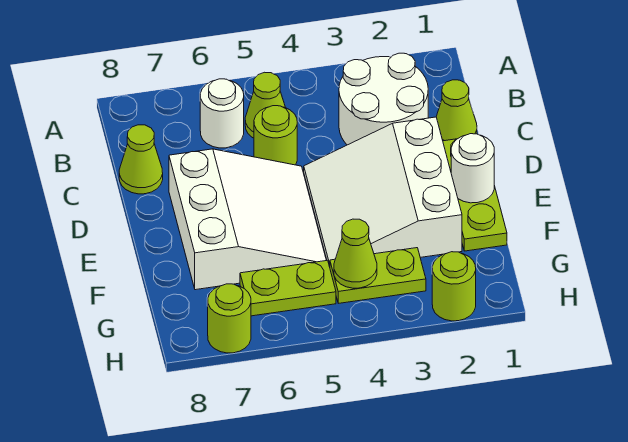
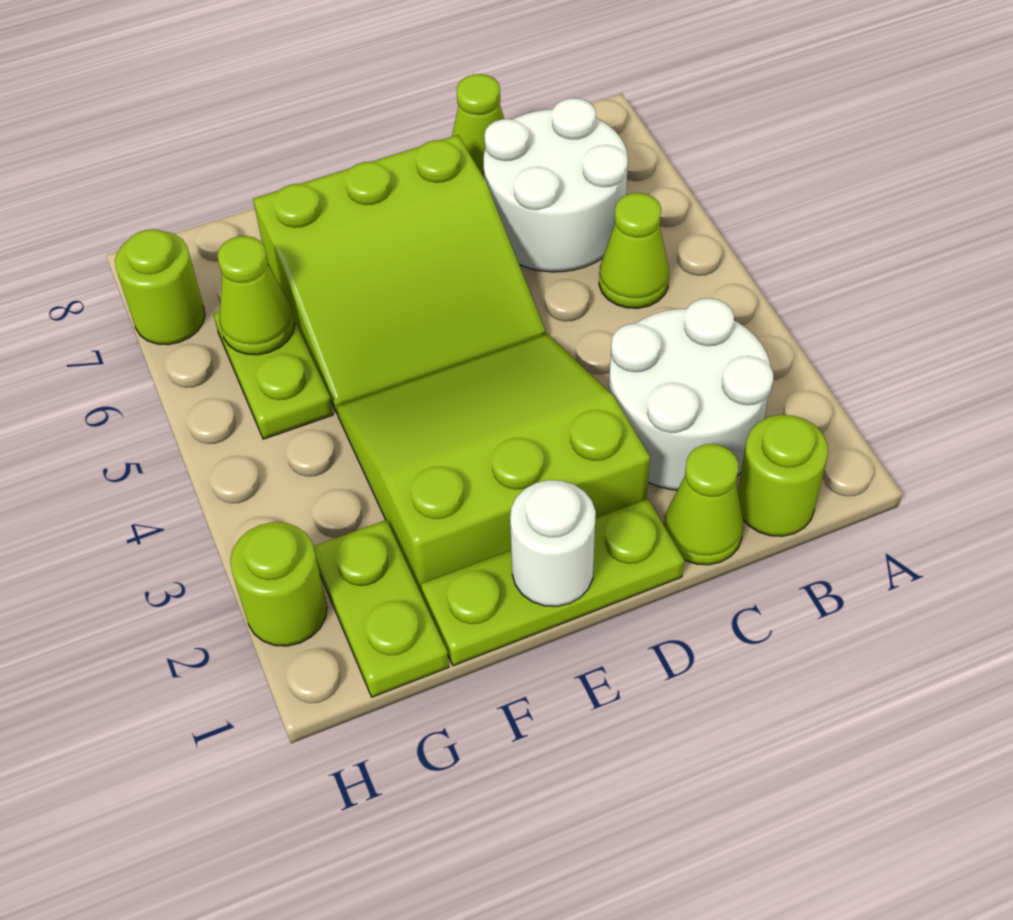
white round brick B6 level 1 -> white round brick B6:C7 level 1
lime round brick C5 level 1 -> lime round brick B1 level 1
white slope D2:F4 level 1 top 2 -> lime slope D2:F4 level 1 top 2
white slope D5:F7 level 1 top 7 -> lime slope D5:F7 level 1 top 7
lime plate G3:G4 level 1 -> lime plate G1:G2 level 1
lime cone G4 level 2 -> lime cone G6 level 2

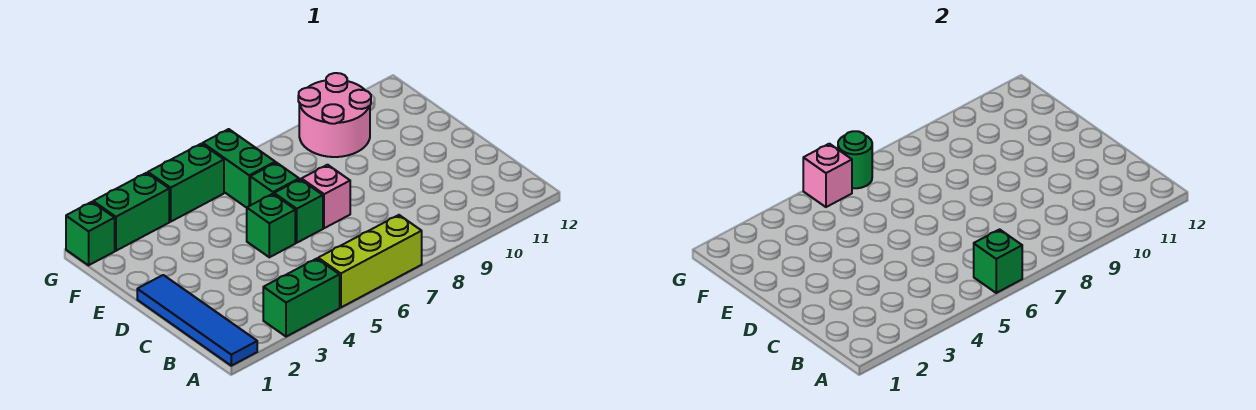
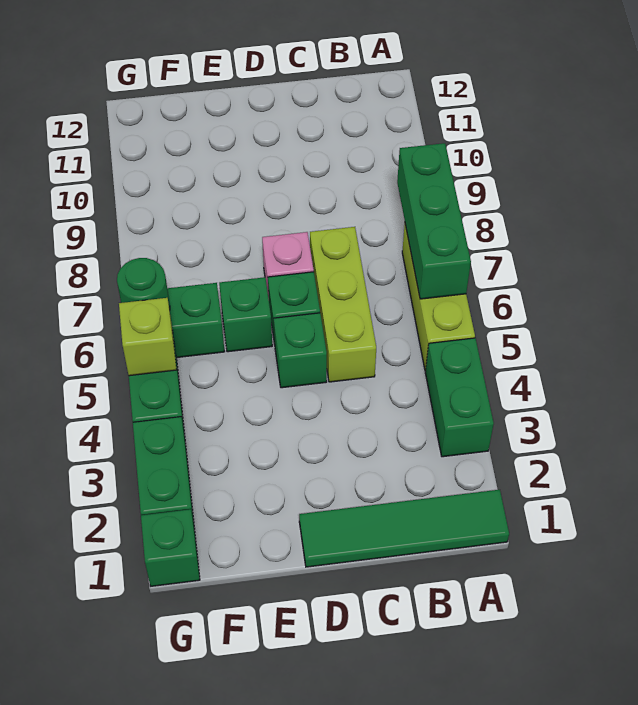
blue tile A1:D1 level 1 -> green tile A1:D1 level 1
green brick A6 level 2 -> green brick A6:A8 level 2
none -> lime brick C5:C7 level 1
pink round brick F9:G10 level 1 -> none
pink brick G5 level 2 -> lime brick G5 level 2

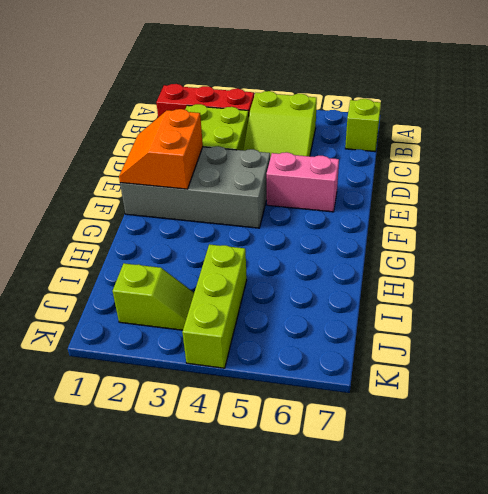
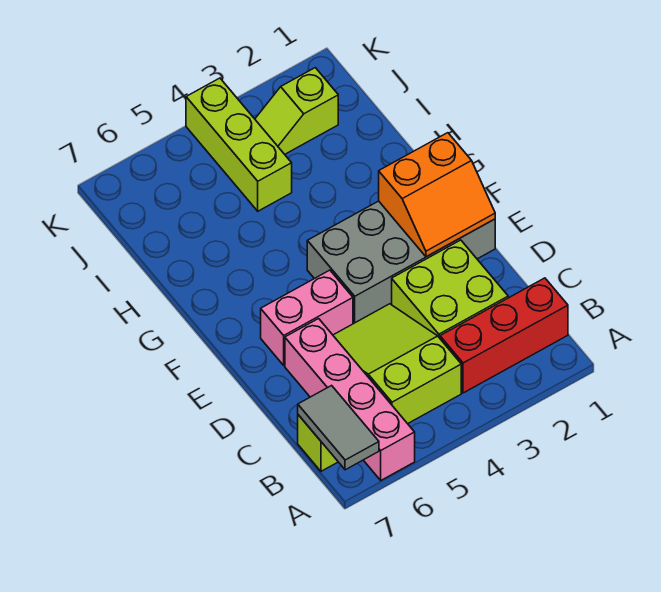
none -> pink brick A6:D6 level 1
none -> grey tile A7:B7 level 2
orange slope E1:F2 level 2 top 2 -> orange slope E1:F2 level 2 top F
__________________________________________________
▶ [What you will do] Leave the pictures out and set down the rest of the listing above exactly.

▶ [Answer to this problem]
white round brick B6 level 1 -> white round brick B6:C7 level 1
lime round brick C5 level 1 -> lime round brick B1 level 1
white slope D2:F4 level 1 top 2 -> lime slope D2:F4 level 1 top 2
white slope D5:F7 level 1 top 7 -> lime slope D5:F7 level 1 top 7
lime plate G3:G4 level 1 -> lime plate G1:G2 level 1
lime cone G4 level 2 -> lime cone G6 level 2

blue tile A1:D1 level 1 -> green tile A1:D1 level 1
green brick A6 level 2 -> green brick A6:A8 level 2
none -> lime brick C5:C7 level 1
pink round brick F9:G10 level 1 -> none
pink brick G5 level 2 -> lime brick G5 level 2

none -> pink brick A6:D6 level 1
none -> grey tile A7:B7 level 2
orange slope E1:F2 level 2 top 2 -> orange slope E1:F2 level 2 top F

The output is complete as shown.